--- DATASET ---

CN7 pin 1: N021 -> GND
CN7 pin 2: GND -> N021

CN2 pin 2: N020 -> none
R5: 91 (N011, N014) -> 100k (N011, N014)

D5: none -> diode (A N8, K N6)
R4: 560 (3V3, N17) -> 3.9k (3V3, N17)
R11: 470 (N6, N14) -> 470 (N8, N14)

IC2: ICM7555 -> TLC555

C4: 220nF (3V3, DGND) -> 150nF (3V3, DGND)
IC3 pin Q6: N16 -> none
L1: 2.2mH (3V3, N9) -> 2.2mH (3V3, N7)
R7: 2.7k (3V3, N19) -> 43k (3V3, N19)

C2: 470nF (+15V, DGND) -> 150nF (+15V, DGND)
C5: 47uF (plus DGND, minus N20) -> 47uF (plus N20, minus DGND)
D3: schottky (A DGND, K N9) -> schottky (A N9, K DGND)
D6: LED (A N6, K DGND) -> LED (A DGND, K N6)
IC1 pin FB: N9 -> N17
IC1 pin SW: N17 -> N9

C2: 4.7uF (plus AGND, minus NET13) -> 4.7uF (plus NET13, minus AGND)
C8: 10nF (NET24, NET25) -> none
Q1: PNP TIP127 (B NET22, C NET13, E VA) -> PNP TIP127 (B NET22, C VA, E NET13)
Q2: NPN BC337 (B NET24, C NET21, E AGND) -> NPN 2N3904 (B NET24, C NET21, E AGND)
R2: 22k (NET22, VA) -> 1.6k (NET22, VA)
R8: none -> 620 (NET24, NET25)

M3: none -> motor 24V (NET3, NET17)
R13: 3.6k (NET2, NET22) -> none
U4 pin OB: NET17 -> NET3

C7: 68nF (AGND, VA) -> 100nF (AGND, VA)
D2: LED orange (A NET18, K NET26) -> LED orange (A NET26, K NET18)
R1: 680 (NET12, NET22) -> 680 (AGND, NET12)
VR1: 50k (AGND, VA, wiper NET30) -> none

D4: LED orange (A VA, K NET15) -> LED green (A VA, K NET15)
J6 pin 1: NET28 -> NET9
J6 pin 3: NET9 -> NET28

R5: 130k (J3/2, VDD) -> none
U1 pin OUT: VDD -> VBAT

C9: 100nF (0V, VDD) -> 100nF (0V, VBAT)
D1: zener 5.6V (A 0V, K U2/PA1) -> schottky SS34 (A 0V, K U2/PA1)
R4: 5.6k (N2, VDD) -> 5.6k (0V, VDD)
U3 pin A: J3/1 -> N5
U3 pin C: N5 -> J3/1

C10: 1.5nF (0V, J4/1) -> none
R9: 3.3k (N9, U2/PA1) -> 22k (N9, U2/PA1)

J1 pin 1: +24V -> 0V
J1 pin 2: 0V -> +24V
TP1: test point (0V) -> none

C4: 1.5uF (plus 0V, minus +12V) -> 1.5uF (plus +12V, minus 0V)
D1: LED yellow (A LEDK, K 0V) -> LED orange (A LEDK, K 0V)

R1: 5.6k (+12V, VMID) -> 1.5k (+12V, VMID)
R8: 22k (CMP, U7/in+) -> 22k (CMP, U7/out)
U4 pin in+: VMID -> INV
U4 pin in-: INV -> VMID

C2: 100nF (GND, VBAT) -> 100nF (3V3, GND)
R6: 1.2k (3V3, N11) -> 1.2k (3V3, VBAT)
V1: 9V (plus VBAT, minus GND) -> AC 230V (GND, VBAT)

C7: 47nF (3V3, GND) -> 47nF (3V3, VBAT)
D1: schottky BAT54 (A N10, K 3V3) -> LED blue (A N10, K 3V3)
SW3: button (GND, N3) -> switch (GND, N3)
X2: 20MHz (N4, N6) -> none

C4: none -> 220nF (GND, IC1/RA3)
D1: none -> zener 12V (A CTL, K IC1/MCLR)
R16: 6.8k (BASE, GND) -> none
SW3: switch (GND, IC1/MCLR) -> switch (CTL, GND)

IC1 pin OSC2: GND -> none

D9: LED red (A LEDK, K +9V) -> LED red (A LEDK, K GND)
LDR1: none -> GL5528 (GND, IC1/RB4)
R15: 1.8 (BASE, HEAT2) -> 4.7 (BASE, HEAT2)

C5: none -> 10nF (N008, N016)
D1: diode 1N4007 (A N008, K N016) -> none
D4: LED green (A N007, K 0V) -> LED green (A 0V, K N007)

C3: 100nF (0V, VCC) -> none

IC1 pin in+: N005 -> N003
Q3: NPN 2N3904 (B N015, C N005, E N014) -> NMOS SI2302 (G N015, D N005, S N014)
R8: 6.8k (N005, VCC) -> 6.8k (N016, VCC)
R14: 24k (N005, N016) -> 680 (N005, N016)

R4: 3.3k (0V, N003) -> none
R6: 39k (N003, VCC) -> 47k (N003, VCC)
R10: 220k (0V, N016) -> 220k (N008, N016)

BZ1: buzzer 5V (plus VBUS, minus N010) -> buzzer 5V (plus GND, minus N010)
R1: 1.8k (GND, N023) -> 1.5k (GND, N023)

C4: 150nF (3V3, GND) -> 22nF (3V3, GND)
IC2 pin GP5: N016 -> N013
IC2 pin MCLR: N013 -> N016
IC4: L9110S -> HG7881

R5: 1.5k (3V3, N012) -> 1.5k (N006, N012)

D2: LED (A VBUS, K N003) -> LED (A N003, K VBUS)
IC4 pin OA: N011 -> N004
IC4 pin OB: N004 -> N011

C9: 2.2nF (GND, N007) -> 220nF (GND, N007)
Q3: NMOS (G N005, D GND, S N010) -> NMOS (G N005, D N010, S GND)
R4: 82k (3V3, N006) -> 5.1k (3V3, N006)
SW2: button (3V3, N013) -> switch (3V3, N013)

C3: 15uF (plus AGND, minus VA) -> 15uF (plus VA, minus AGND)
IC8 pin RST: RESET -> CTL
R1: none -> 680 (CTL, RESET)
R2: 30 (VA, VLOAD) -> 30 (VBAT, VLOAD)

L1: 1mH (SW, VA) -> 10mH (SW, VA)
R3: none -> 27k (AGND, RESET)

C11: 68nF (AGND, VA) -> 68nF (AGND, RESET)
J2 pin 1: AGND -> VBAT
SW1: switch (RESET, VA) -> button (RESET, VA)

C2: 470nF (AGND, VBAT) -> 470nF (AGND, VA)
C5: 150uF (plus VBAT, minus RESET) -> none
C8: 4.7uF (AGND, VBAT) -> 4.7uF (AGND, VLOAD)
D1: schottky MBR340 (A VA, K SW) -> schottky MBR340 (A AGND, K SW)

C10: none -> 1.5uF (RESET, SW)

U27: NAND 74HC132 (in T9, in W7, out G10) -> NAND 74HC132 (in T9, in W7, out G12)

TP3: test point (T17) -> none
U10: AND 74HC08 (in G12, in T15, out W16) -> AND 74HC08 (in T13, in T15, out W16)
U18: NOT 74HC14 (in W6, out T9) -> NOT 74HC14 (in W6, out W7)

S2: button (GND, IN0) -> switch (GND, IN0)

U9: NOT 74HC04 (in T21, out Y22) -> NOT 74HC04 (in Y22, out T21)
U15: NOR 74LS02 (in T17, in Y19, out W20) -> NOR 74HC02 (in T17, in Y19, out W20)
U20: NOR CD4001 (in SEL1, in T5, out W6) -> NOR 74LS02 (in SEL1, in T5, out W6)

---

WORK ITEM -
Could you reproduce exactly the lines of the entries above, from the one with "R13: 3.6k (NET2, NET22) -> none" through the one with "IC1 pin in+: N005 -> N003", and nothing else?

EXERCISE RESULT -
R13: 3.6k (NET2, NET22) -> none
U4 pin OB: NET17 -> NET3

C7: 68nF (AGND, VA) -> 100nF (AGND, VA)
D2: LED orange (A NET18, K NET26) -> LED orange (A NET26, K NET18)
R1: 680 (NET12, NET22) -> 680 (AGND, NET12)
VR1: 50k (AGND, VA, wiper NET30) -> none

D4: LED orange (A VA, K NET15) -> LED green (A VA, K NET15)
J6 pin 1: NET28 -> NET9
J6 pin 3: NET9 -> NET28

R5: 130k (J3/2, VDD) -> none
U1 pin OUT: VDD -> VBAT

C9: 100nF (0V, VDD) -> 100nF (0V, VBAT)
D1: zener 5.6V (A 0V, K U2/PA1) -> schottky SS34 (A 0V, K U2/PA1)
R4: 5.6k (N2, VDD) -> 5.6k (0V, VDD)
U3 pin A: J3/1 -> N5
U3 pin C: N5 -> J3/1

C10: 1.5nF (0V, J4/1) -> none
R9: 3.3k (N9, U2/PA1) -> 22k (N9, U2/PA1)

J1 pin 1: +24V -> 0V
J1 pin 2: 0V -> +24V
TP1: test point (0V) -> none

C4: 1.5uF (plus 0V, minus +12V) -> 1.5uF (plus +12V, minus 0V)
D1: LED yellow (A LEDK, K 0V) -> LED orange (A LEDK, K 0V)

R1: 5.6k (+12V, VMID) -> 1.5k (+12V, VMID)
R8: 22k (CMP, U7/in+) -> 22k (CMP, U7/out)
U4 pin in+: VMID -> INV
U4 pin in-: INV -> VMID

C2: 100nF (GND, VBAT) -> 100nF (3V3, GND)
R6: 1.2k (3V3, N11) -> 1.2k (3V3, VBAT)
V1: 9V (plus VBAT, minus GND) -> AC 230V (GND, VBAT)

C7: 47nF (3V3, GND) -> 47nF (3V3, VBAT)
D1: schottky BAT54 (A N10, K 3V3) -> LED blue (A N10, K 3V3)
SW3: button (GND, N3) -> switch (GND, N3)
X2: 20MHz (N4, N6) -> none

C4: none -> 220nF (GND, IC1/RA3)
D1: none -> zener 12V (A CTL, K IC1/MCLR)
R16: 6.8k (BASE, GND) -> none
SW3: switch (GND, IC1/MCLR) -> switch (CTL, GND)

IC1 pin OSC2: GND -> none

D9: LED red (A LEDK, K +9V) -> LED red (A LEDK, K GND)
LDR1: none -> GL5528 (GND, IC1/RB4)
R15: 1.8 (BASE, HEAT2) -> 4.7 (BASE, HEAT2)

C5: none -> 10nF (N008, N016)
D1: diode 1N4007 (A N008, K N016) -> none
D4: LED green (A N007, K 0V) -> LED green (A 0V, K N007)

C3: 100nF (0V, VCC) -> none

IC1 pin in+: N005 -> N003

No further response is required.